[DATASET RECORDS]

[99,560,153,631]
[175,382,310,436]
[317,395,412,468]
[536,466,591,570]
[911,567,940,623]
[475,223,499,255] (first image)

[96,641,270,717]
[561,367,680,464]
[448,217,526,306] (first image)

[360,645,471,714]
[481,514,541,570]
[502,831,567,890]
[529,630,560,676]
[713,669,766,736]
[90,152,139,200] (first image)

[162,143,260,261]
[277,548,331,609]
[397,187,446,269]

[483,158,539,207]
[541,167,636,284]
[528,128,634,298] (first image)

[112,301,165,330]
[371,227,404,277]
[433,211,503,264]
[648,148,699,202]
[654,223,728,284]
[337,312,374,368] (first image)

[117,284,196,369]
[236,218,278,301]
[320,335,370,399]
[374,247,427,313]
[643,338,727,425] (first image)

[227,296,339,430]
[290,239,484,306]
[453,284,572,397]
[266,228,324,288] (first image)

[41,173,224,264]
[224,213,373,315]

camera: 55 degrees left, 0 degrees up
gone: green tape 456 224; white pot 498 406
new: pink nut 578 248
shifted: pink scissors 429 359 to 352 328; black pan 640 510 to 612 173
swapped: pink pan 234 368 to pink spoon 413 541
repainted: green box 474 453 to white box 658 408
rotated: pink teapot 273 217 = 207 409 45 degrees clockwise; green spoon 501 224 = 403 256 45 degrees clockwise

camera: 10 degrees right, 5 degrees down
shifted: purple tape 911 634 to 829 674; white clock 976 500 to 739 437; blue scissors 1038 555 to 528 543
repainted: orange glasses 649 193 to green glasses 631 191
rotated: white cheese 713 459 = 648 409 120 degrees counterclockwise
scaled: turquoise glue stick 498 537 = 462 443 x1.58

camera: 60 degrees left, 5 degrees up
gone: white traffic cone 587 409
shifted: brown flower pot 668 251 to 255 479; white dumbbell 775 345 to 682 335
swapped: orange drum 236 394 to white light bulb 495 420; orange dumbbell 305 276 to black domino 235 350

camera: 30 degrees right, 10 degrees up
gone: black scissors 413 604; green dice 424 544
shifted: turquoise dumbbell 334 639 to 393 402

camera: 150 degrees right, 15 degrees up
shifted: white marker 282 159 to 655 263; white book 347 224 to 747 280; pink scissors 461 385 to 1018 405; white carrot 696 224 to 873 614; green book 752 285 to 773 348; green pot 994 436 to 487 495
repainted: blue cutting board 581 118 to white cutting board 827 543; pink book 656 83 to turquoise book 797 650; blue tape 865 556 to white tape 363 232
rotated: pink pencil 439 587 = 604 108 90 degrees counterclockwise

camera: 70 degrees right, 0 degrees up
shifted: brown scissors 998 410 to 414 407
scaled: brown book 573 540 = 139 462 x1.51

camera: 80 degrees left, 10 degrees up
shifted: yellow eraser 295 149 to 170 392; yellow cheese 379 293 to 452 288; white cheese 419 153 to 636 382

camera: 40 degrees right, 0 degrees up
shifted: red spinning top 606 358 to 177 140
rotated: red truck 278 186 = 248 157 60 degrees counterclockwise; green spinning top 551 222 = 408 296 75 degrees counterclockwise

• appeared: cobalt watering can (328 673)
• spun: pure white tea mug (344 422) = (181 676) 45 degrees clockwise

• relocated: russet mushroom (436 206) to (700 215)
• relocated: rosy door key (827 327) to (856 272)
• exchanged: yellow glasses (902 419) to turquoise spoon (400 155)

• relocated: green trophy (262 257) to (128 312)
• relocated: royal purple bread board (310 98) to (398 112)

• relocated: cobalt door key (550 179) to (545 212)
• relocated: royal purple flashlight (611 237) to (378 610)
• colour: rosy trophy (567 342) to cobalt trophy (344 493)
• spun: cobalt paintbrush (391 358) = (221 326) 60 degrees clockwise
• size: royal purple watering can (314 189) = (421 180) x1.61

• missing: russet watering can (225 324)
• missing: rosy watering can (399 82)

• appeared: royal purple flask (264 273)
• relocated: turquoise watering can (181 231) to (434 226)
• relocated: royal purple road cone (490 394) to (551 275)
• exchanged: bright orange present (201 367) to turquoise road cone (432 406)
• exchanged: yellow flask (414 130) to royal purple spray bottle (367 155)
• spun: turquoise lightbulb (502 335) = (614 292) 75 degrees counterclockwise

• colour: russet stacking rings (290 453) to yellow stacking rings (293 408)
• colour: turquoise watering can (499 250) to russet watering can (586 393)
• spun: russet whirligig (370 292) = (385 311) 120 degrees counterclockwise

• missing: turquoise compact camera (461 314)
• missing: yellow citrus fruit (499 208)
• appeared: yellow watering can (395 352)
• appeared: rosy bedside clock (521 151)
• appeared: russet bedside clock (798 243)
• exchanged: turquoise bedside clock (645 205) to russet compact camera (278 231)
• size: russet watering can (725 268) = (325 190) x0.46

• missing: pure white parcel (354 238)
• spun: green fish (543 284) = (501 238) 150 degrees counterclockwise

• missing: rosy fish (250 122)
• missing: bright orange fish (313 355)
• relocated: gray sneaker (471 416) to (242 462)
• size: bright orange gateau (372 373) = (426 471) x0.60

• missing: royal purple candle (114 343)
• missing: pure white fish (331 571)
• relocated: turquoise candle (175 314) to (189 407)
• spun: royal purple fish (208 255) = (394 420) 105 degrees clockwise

[/DATASET RECORDS]

_WORK TO COMPLETE_: Look above for the line containing "new: pink nut 578 248" and the line containing "repainted: green box". Transcribe both, with the lines between them, exactly.

_WRITTEN RESPONSE_:
new: pink nut 578 248
shifted: pink scissors 429 359 to 352 328; black pan 640 510 to 612 173
swapped: pink pan 234 368 to pink spoon 413 541
repainted: green box 474 453 to white box 658 408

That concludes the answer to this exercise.